• **TASK DETAILS**: Copy the listing below in full and skip every picture.

************

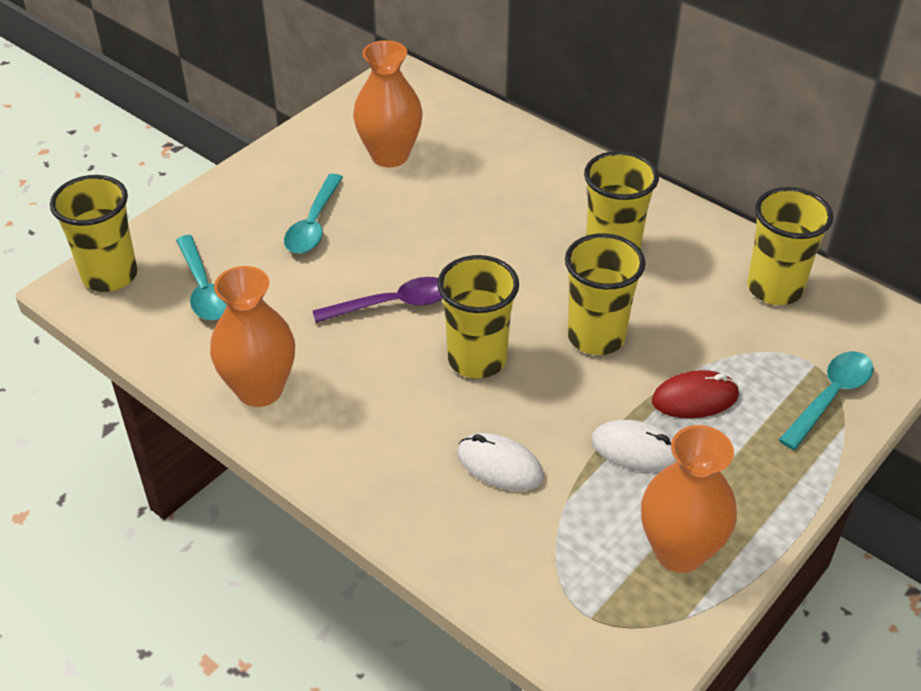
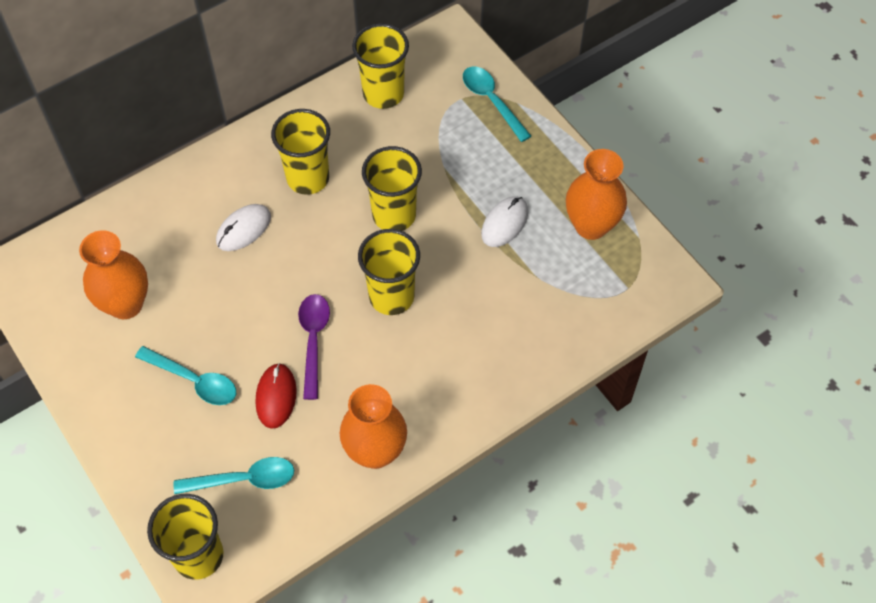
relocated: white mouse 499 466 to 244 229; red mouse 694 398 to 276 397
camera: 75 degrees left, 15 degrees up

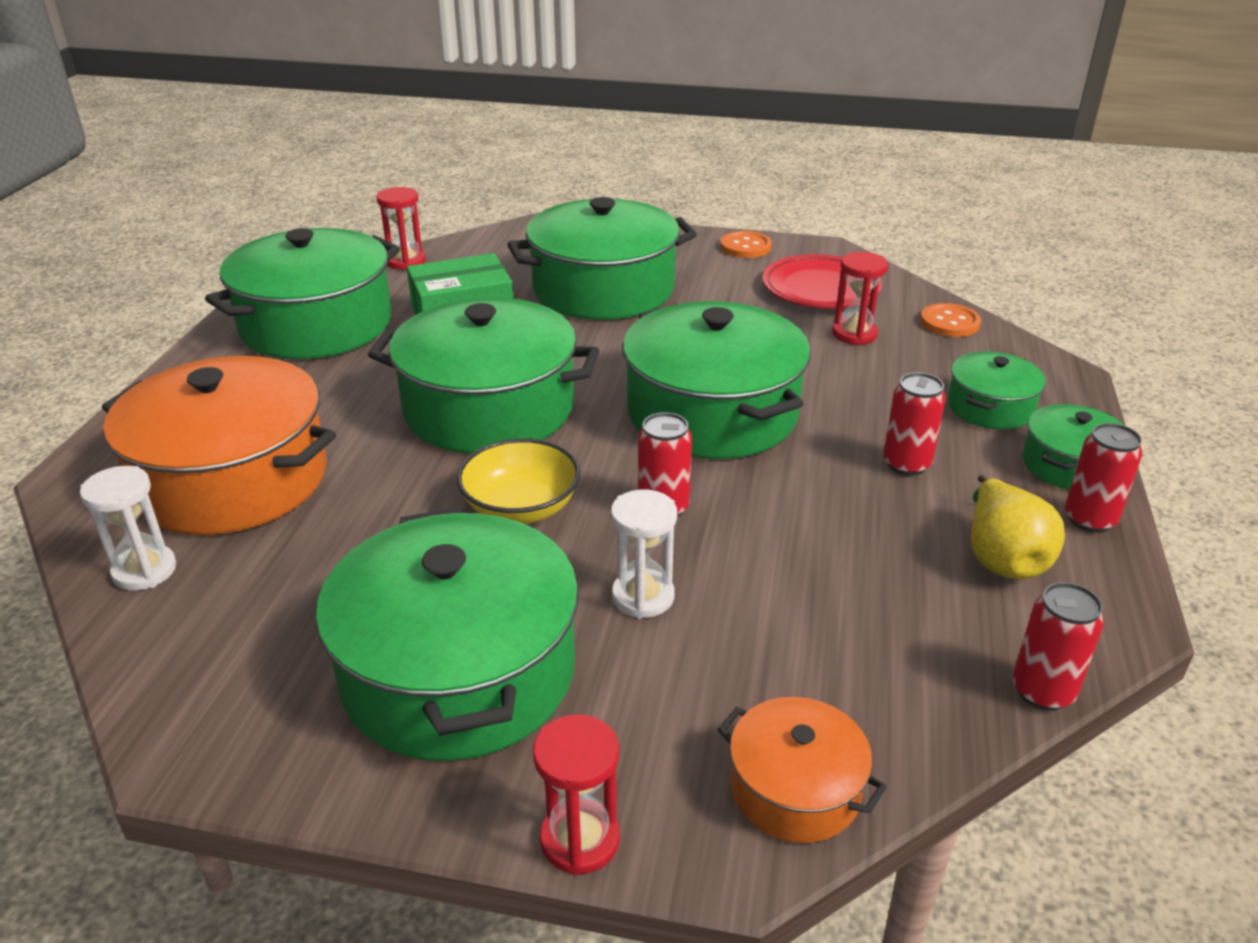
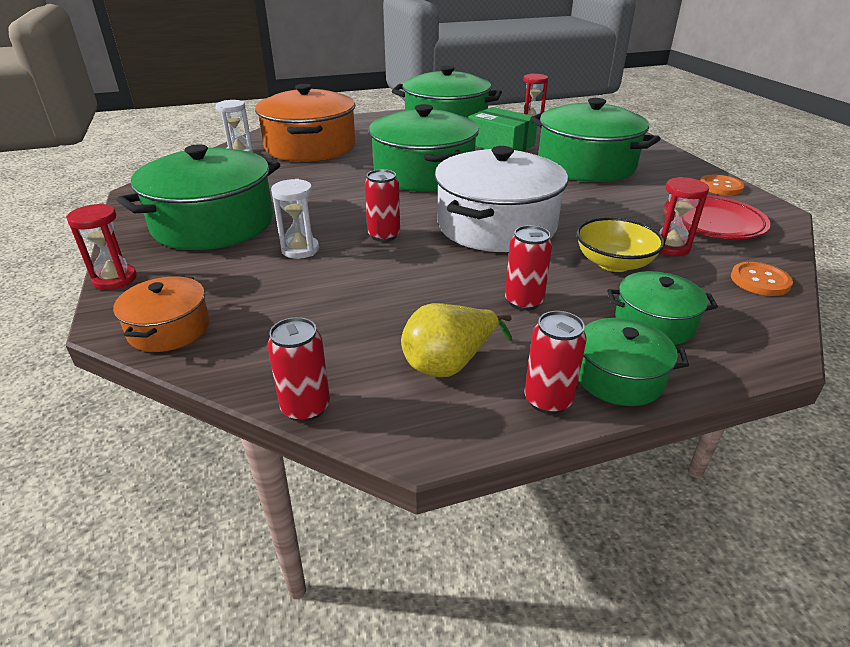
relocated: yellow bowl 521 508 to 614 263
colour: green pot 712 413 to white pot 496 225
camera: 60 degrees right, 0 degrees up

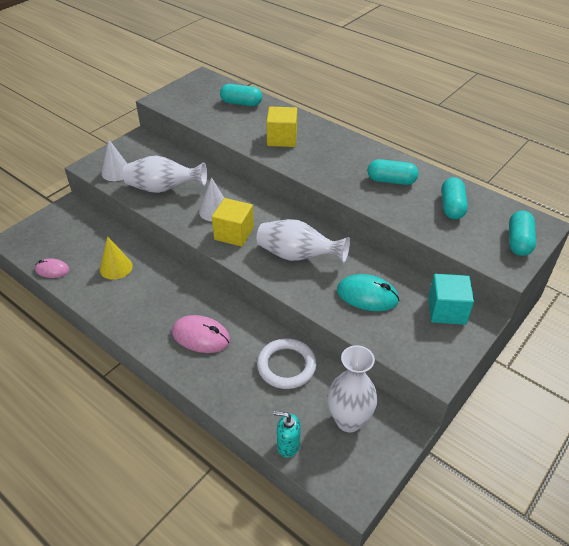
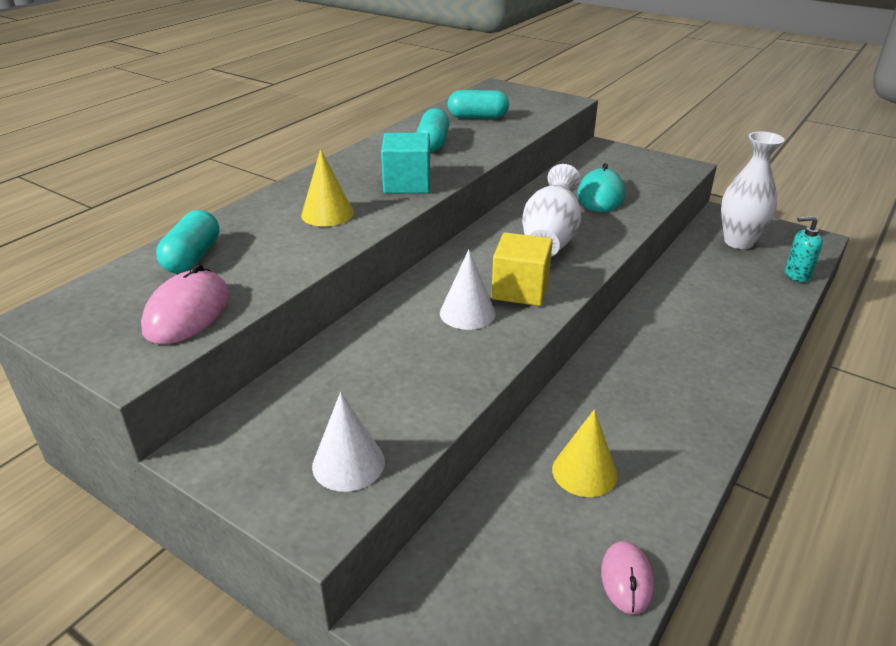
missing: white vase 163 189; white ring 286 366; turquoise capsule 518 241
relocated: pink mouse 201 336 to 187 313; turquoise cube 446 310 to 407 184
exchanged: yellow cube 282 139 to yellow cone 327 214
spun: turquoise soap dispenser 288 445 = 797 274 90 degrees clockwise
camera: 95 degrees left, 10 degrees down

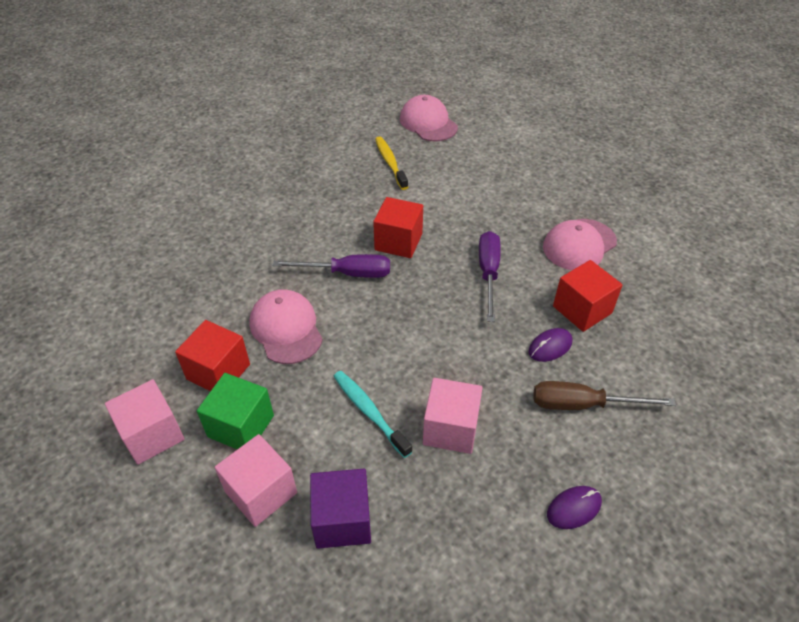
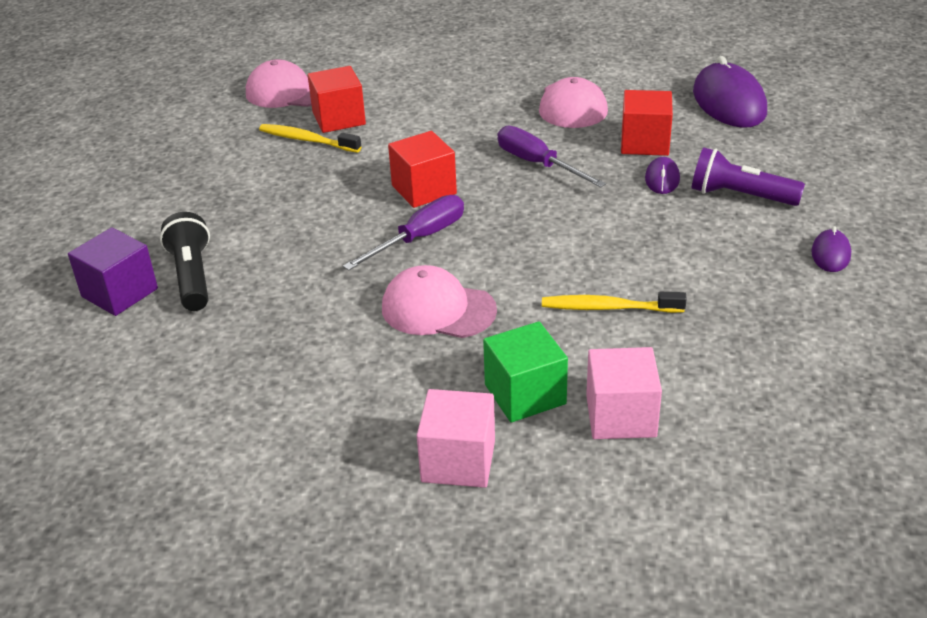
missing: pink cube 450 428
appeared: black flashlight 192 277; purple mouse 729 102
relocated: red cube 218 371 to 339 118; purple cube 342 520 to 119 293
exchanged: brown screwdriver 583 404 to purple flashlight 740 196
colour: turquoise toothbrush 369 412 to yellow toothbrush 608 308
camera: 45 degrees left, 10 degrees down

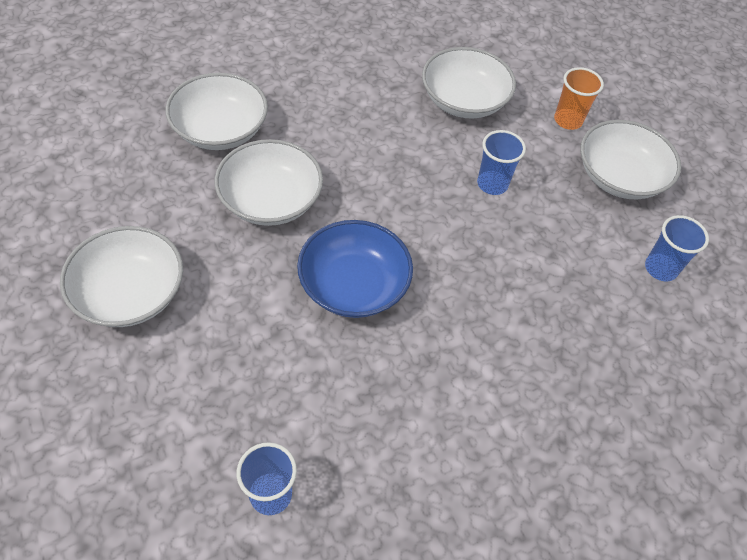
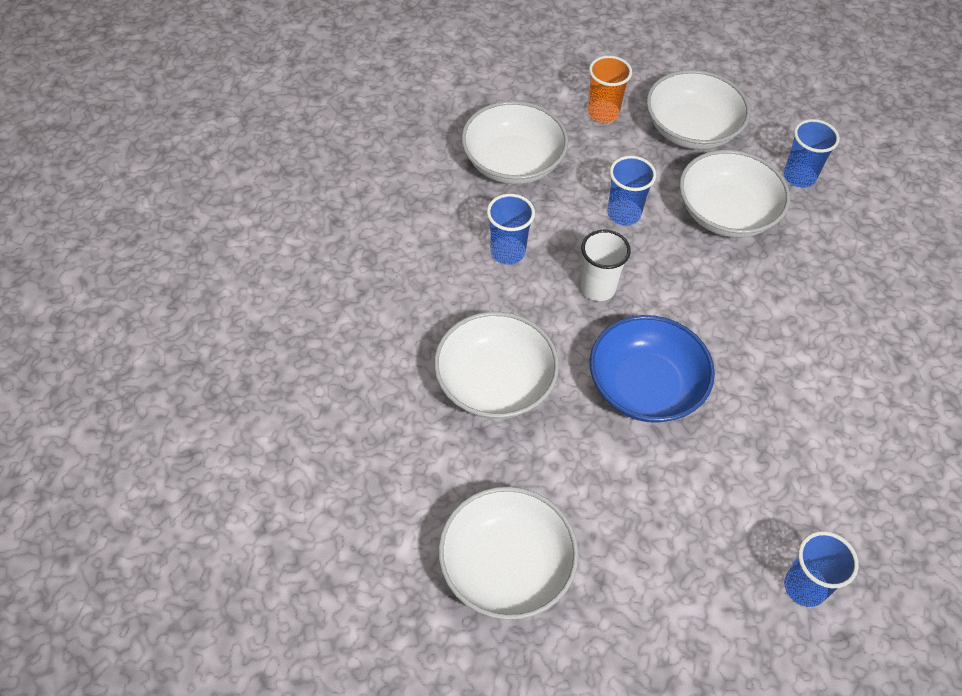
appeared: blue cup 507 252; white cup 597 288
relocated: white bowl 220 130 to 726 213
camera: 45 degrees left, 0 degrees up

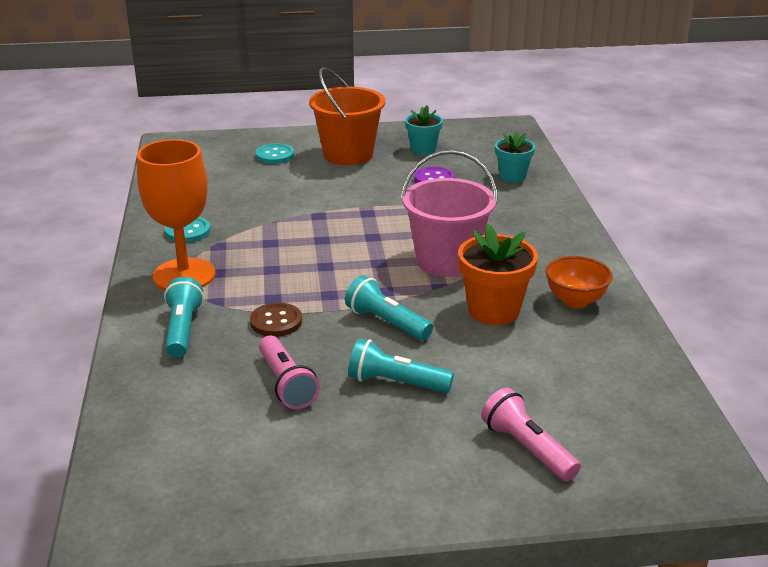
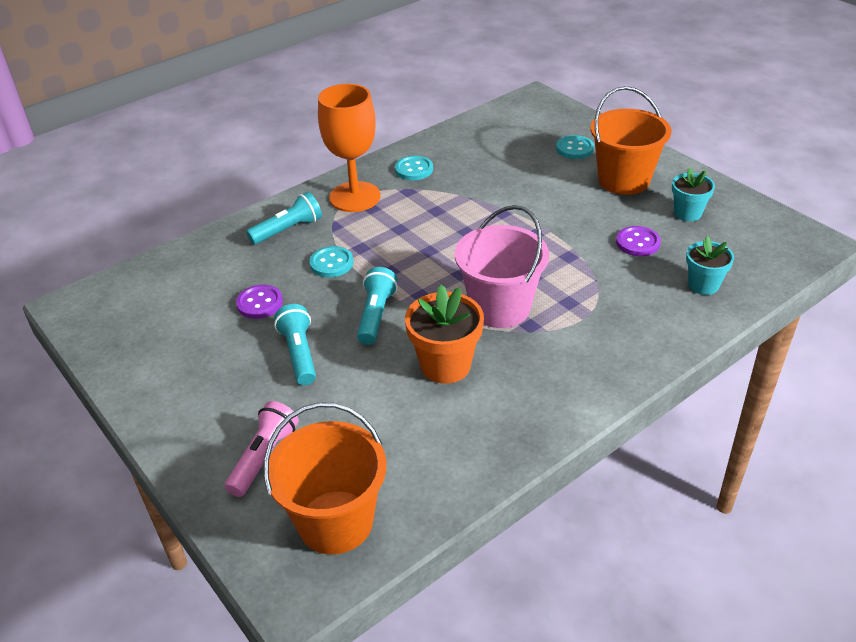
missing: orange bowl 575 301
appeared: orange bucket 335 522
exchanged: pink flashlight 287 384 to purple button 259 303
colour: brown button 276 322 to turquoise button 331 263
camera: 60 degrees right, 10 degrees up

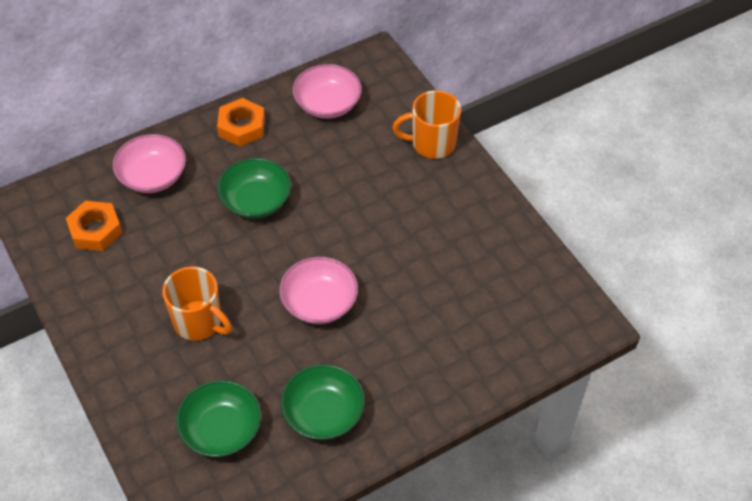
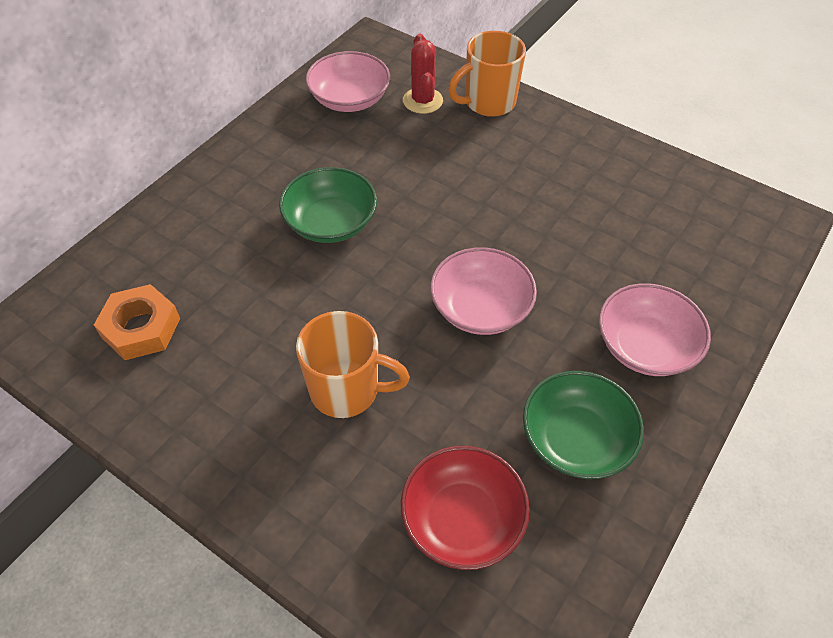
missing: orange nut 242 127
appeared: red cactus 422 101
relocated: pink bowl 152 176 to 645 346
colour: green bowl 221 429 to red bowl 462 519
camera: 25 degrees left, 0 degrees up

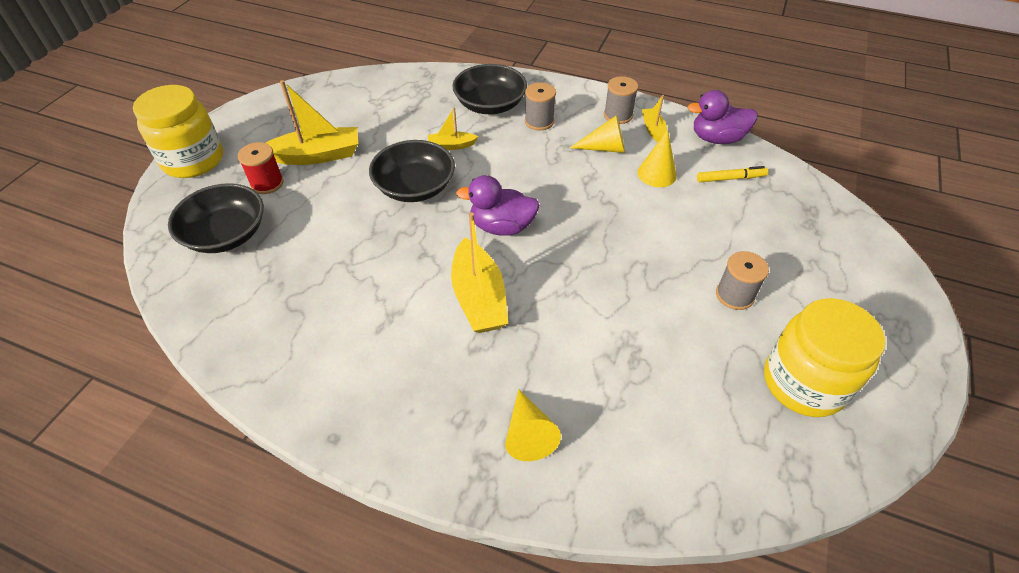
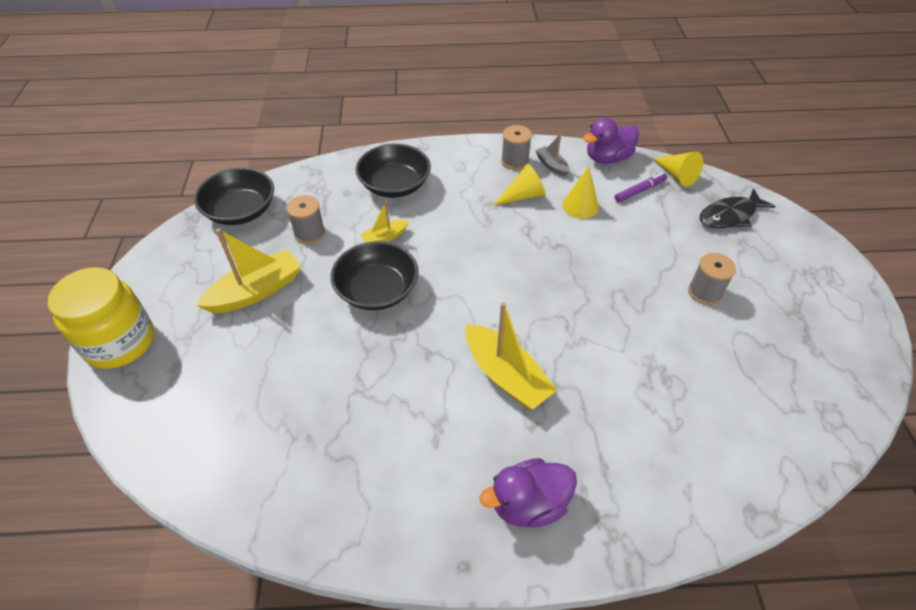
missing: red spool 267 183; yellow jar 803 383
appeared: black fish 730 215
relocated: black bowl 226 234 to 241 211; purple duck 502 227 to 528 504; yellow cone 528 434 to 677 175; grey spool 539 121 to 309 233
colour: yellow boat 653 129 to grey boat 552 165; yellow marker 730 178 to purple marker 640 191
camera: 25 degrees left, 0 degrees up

************

• **PROBLEM SOLUTION**:
relocated: white mouse 499 466 to 244 229; red mouse 694 398 to 276 397
camera: 75 degrees left, 15 degrees up

relocated: yellow bowl 521 508 to 614 263
colour: green pot 712 413 to white pot 496 225
camera: 60 degrees right, 0 degrees up

missing: white vase 163 189; white ring 286 366; turquoise capsule 518 241
relocated: pink mouse 201 336 to 187 313; turquoise cube 446 310 to 407 184
exchanged: yellow cube 282 139 to yellow cone 327 214
spun: turquoise soap dispenser 288 445 = 797 274 90 degrees clockwise
camera: 95 degrees left, 10 degrees down

missing: pink cube 450 428
appeared: black flashlight 192 277; purple mouse 729 102
relocated: red cube 218 371 to 339 118; purple cube 342 520 to 119 293
exchanged: brown screwdriver 583 404 to purple flashlight 740 196
colour: turquoise toothbrush 369 412 to yellow toothbrush 608 308
camera: 45 degrees left, 10 degrees down

appeared: blue cup 507 252; white cup 597 288
relocated: white bowl 220 130 to 726 213
camera: 45 degrees left, 0 degrees up

missing: orange bowl 575 301
appeared: orange bucket 335 522
exchanged: pink flashlight 287 384 to purple button 259 303
colour: brown button 276 322 to turquoise button 331 263
camera: 60 degrees right, 10 degrees up

missing: orange nut 242 127
appeared: red cactus 422 101
relocated: pink bowl 152 176 to 645 346
colour: green bowl 221 429 to red bowl 462 519
camera: 25 degrees left, 0 degrees up

missing: red spool 267 183; yellow jar 803 383
appeared: black fish 730 215
relocated: black bowl 226 234 to 241 211; purple duck 502 227 to 528 504; yellow cone 528 434 to 677 175; grey spool 539 121 to 309 233
colour: yellow boat 653 129 to grey boat 552 165; yellow marker 730 178 to purple marker 640 191
camera: 25 degrees left, 0 degrees up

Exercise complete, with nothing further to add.